About this exercise: Extract the stretch of lines that starts at the line with "purple screwdriver: 5 -> 1" and ends at the last line of the data below. Give it exactly, without pictures.

Before-and-after object listings:
*** Begin section ***
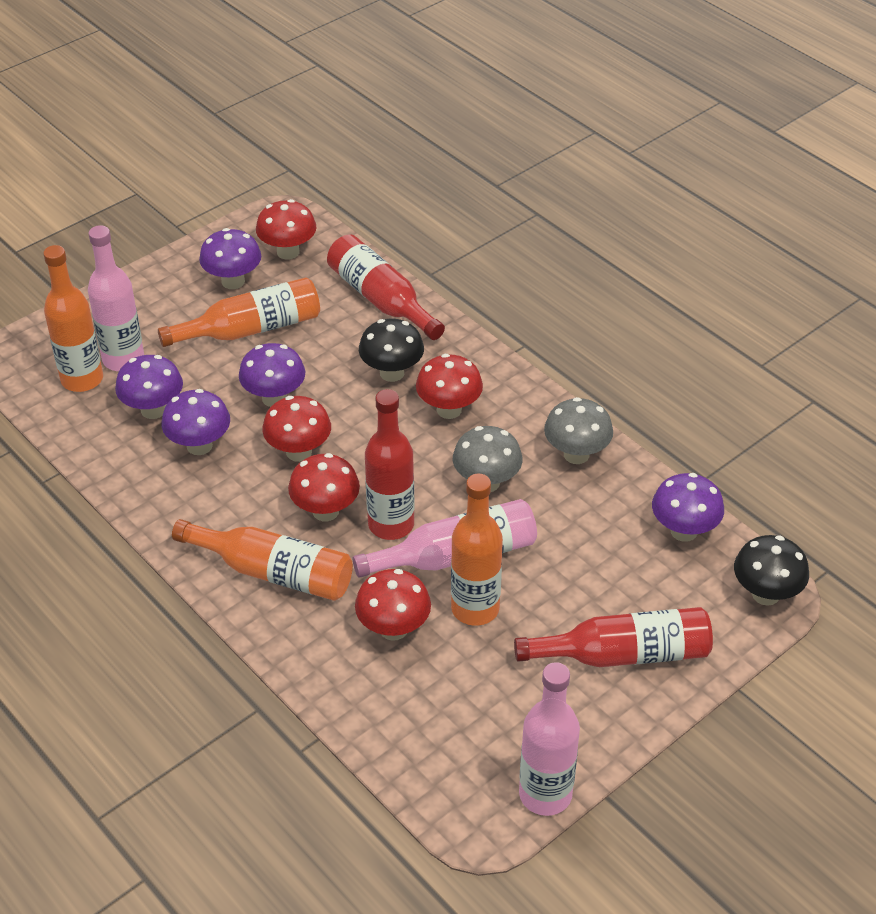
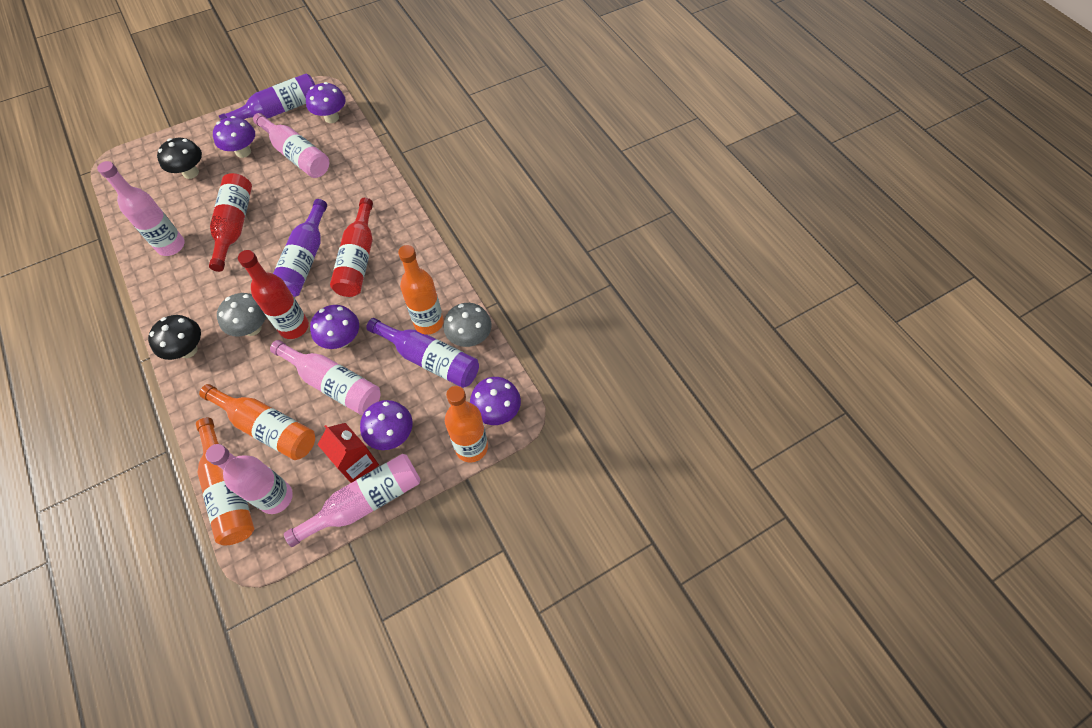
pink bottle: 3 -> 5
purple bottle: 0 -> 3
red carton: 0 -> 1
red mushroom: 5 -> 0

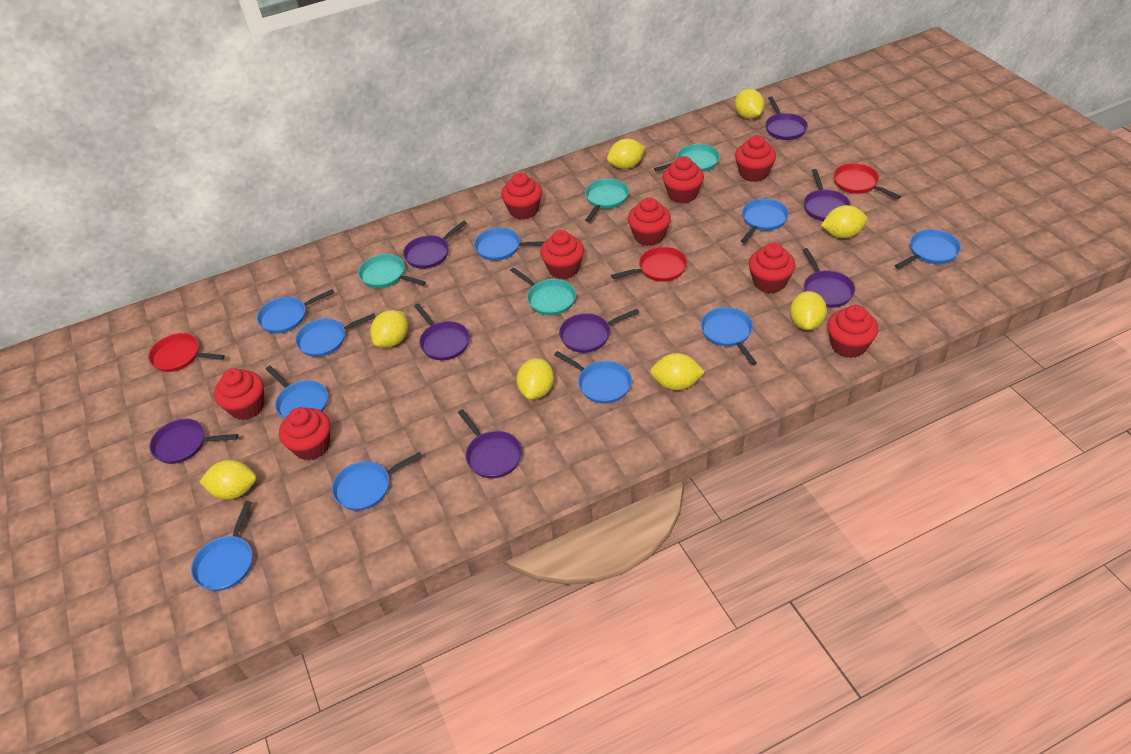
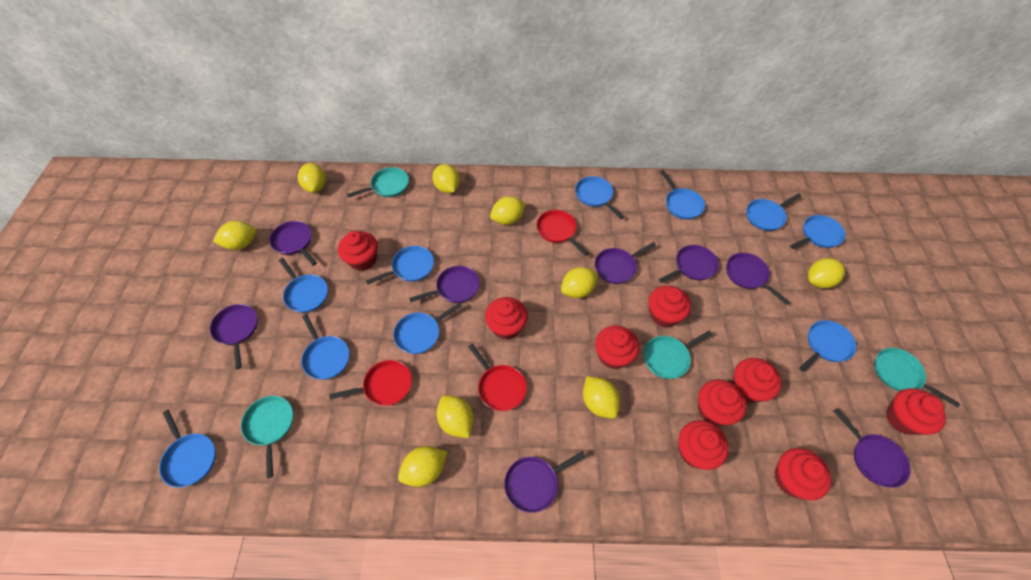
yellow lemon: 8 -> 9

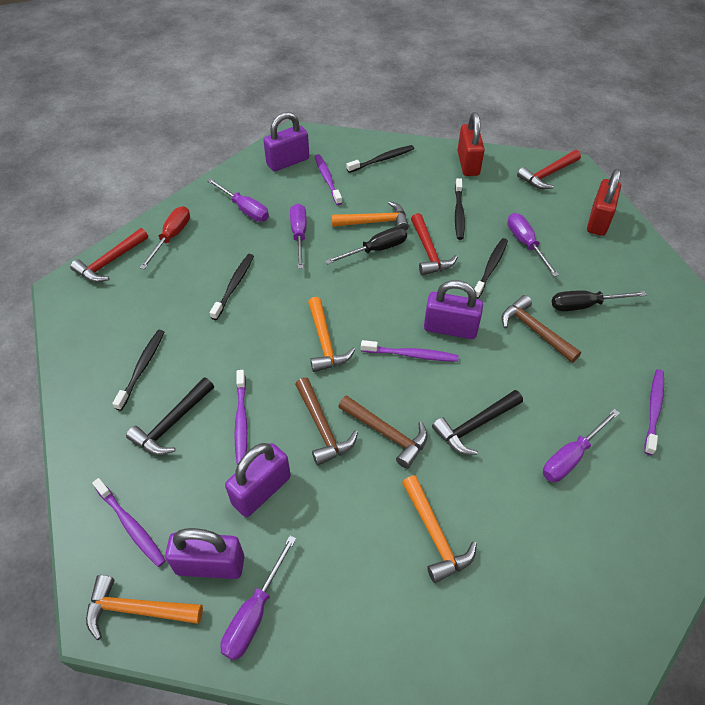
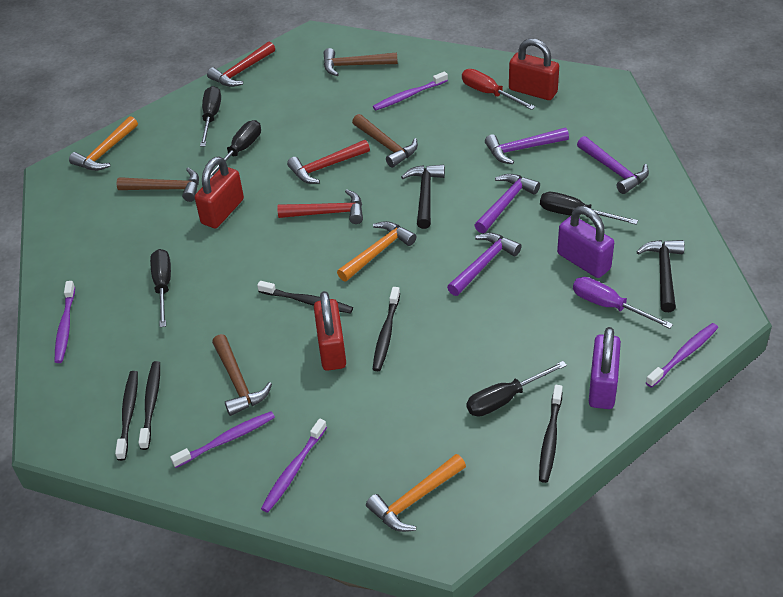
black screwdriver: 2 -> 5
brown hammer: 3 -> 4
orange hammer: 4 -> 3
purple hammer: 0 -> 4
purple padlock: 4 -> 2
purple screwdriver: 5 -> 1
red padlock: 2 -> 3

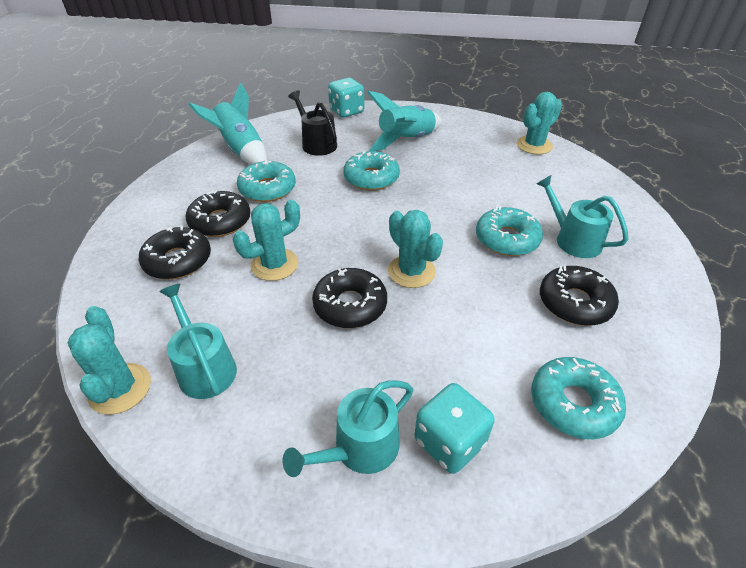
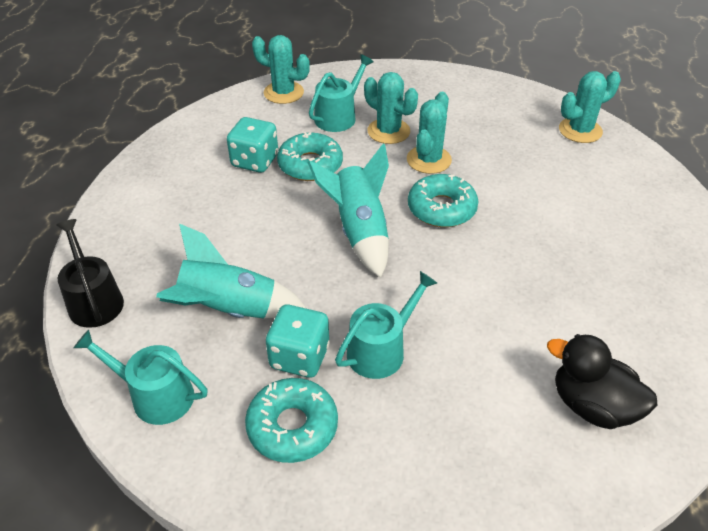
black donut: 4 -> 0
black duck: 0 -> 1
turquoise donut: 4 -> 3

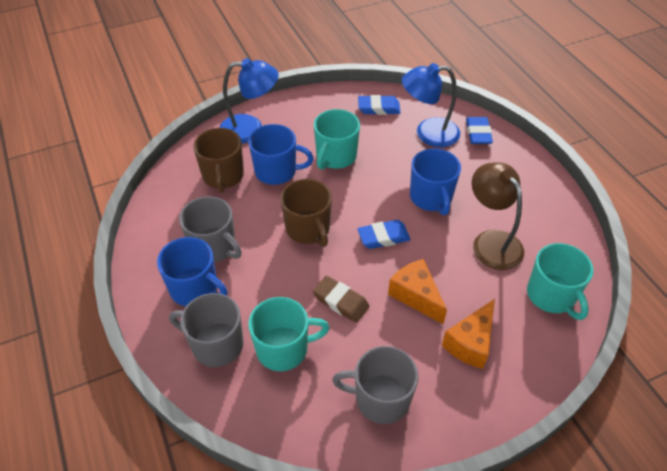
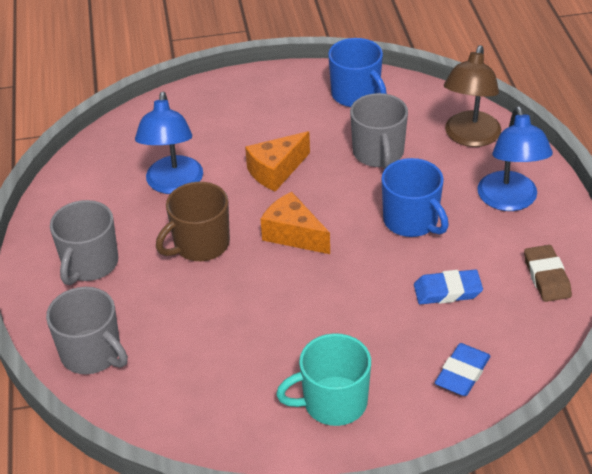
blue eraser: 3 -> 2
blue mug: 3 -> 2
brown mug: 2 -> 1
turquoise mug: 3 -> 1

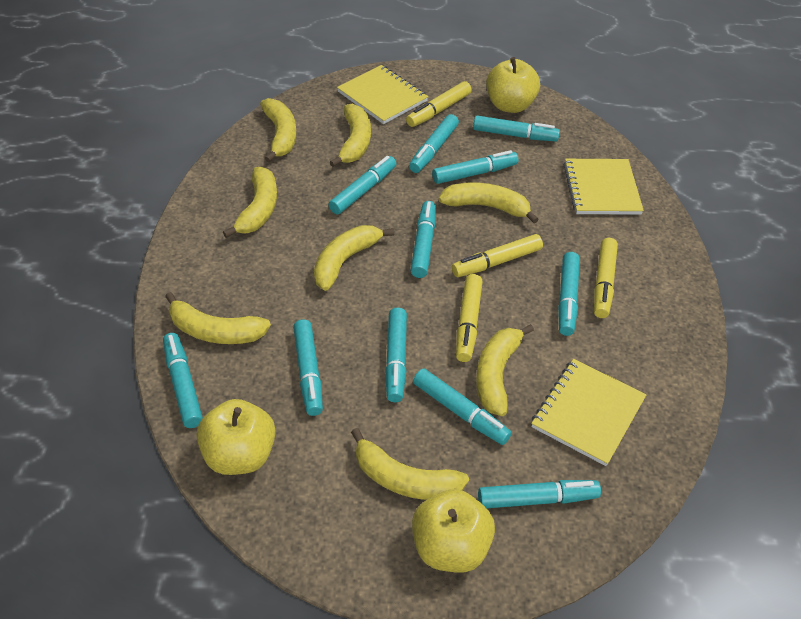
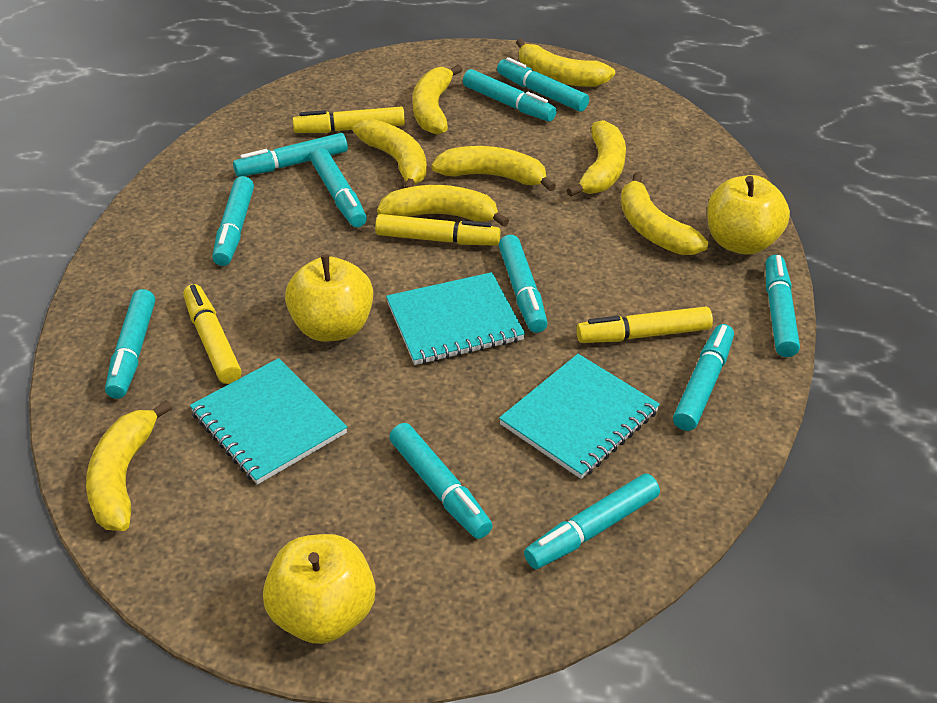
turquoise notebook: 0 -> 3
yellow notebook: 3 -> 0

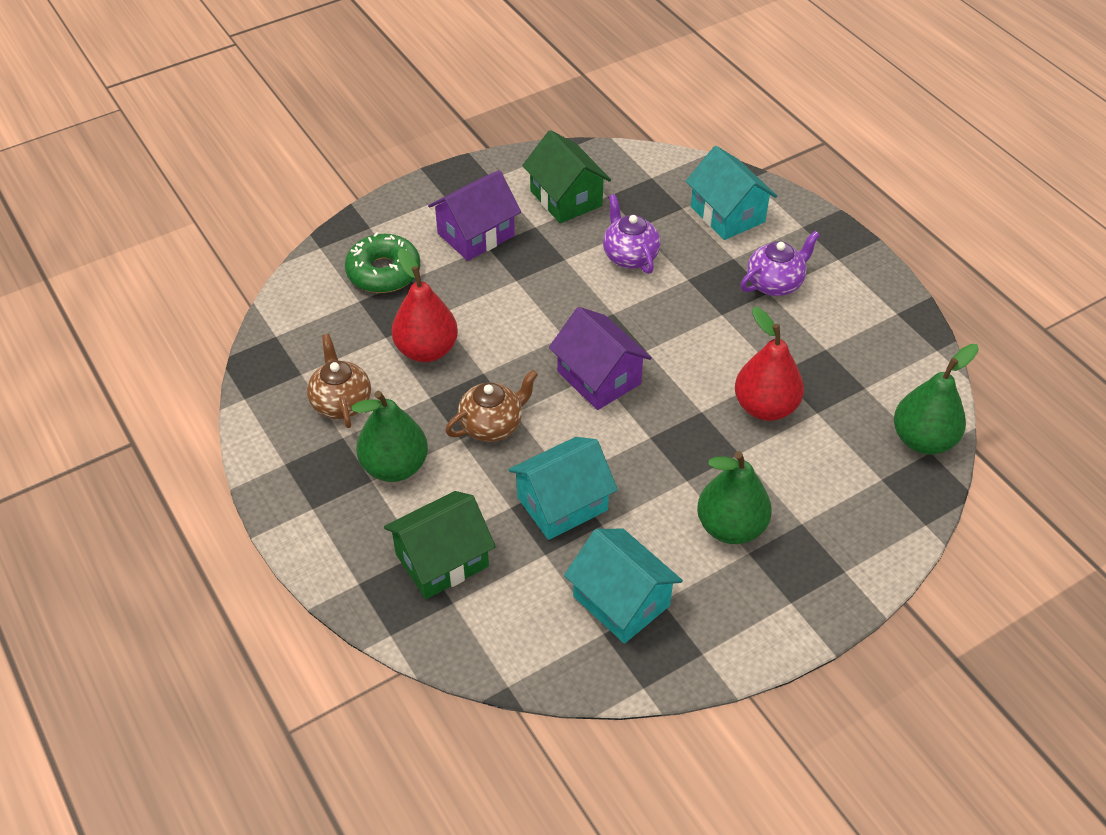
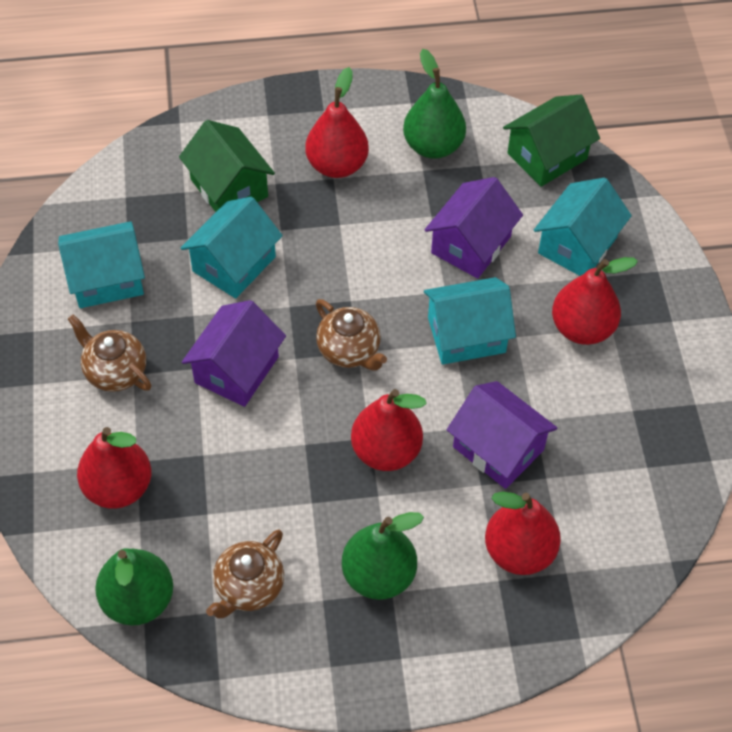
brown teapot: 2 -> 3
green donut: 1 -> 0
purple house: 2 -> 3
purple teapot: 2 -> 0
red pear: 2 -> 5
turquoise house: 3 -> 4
*** End section ***
Answer for this exercise:
purple screwdriver: 5 -> 1
red padlock: 2 -> 3

black donut: 4 -> 0
black duck: 0 -> 1
turquoise donut: 4 -> 3

blue eraser: 3 -> 2
blue mug: 3 -> 2
brown mug: 2 -> 1
turquoise mug: 3 -> 1

turquoise notebook: 0 -> 3
yellow notebook: 3 -> 0

brown teapot: 2 -> 3
green donut: 1 -> 0
purple house: 2 -> 3
purple teapot: 2 -> 0
red pear: 2 -> 5
turquoise house: 3 -> 4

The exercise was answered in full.